(Dataset records)

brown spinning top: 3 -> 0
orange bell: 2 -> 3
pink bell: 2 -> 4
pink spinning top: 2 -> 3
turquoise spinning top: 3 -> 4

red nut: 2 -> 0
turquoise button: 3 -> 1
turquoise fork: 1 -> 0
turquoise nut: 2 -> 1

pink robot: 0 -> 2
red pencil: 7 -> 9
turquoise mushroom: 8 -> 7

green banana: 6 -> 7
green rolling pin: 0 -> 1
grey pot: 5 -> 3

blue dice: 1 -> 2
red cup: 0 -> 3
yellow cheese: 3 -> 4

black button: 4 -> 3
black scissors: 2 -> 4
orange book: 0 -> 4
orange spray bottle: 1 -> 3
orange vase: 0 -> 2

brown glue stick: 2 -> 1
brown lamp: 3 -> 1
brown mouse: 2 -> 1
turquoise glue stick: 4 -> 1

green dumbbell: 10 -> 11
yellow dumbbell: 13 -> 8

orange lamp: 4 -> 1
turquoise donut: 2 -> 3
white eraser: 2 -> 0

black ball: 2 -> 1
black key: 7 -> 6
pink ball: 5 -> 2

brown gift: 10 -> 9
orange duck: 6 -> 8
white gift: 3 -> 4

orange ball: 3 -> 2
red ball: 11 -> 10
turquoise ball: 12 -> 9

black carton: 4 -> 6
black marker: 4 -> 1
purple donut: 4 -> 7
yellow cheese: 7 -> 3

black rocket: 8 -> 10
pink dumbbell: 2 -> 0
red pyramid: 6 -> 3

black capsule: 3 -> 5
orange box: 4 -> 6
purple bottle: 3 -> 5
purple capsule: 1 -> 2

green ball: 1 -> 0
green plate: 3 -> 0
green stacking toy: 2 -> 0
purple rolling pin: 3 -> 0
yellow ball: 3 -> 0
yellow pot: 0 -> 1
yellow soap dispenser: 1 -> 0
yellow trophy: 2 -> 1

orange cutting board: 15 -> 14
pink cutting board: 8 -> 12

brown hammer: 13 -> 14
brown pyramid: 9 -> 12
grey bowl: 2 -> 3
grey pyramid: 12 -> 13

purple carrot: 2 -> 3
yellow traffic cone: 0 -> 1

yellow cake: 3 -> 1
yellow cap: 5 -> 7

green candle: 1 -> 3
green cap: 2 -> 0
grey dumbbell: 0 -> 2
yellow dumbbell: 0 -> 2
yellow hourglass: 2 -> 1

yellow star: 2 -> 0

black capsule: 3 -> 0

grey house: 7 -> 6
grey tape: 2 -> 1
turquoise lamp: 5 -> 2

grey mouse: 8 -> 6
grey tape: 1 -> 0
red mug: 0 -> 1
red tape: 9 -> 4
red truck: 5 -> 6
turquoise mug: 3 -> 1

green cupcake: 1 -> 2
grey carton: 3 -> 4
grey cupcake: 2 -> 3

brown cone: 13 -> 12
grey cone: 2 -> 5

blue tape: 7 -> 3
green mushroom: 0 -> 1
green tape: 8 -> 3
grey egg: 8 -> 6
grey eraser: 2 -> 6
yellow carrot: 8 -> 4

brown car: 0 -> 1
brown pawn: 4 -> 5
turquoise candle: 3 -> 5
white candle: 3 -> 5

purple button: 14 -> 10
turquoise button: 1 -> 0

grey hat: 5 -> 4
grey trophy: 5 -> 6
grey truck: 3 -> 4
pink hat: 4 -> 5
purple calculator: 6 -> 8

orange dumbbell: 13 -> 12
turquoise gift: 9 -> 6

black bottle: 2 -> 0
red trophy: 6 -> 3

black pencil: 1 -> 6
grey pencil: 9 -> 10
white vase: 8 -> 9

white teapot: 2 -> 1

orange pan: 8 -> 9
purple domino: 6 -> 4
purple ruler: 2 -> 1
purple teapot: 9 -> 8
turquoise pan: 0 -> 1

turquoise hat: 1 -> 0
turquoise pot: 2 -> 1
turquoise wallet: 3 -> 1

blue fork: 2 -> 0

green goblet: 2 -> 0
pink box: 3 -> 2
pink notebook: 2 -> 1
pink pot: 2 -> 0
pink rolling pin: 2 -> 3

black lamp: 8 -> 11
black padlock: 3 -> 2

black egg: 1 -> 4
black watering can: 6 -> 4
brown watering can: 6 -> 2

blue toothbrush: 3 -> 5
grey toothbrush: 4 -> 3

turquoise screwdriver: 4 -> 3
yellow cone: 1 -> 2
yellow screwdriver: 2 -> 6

:: ABOUT THIS EXERCISE ::
Print the records verbatim, stopping after the "yellow cheese: 3 -> 4" line.

:: RESULT OF THE EXERCISE ::
brown spinning top: 3 -> 0
orange bell: 2 -> 3
pink bell: 2 -> 4
pink spinning top: 2 -> 3
turquoise spinning top: 3 -> 4

red nut: 2 -> 0
turquoise button: 3 -> 1
turquoise fork: 1 -> 0
turquoise nut: 2 -> 1

pink robot: 0 -> 2
red pencil: 7 -> 9
turquoise mushroom: 8 -> 7

green banana: 6 -> 7
green rolling pin: 0 -> 1
grey pot: 5 -> 3

blue dice: 1 -> 2
red cup: 0 -> 3
yellow cheese: 3 -> 4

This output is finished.